(Beginning of Given data)

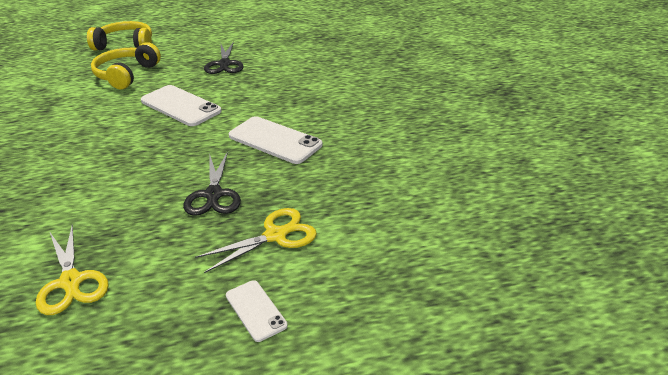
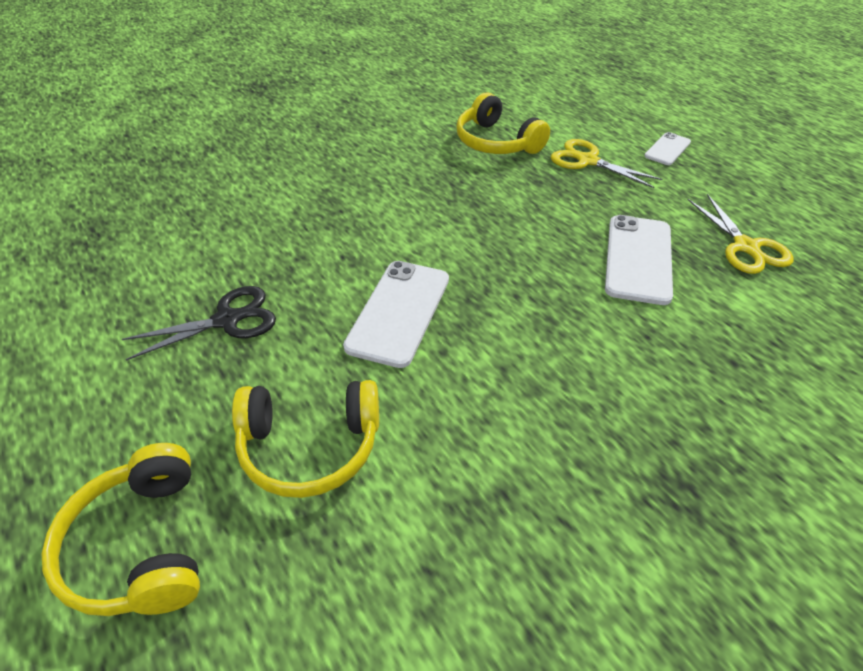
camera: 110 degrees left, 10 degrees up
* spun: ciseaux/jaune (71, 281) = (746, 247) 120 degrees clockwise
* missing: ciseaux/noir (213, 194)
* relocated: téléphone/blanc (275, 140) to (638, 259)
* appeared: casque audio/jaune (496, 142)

(End of Given data)

*Your assignment*. Return all the entries word for word, but omit any pictures they contain.

*Written response*.
camera: 110 degrees left, 10 degrees up
* spun: ciseaux/jaune (71, 281) = (746, 247) 120 degrees clockwise
* missing: ciseaux/noir (213, 194)
* relocated: téléphone/blanc (275, 140) to (638, 259)
* appeared: casque audio/jaune (496, 142)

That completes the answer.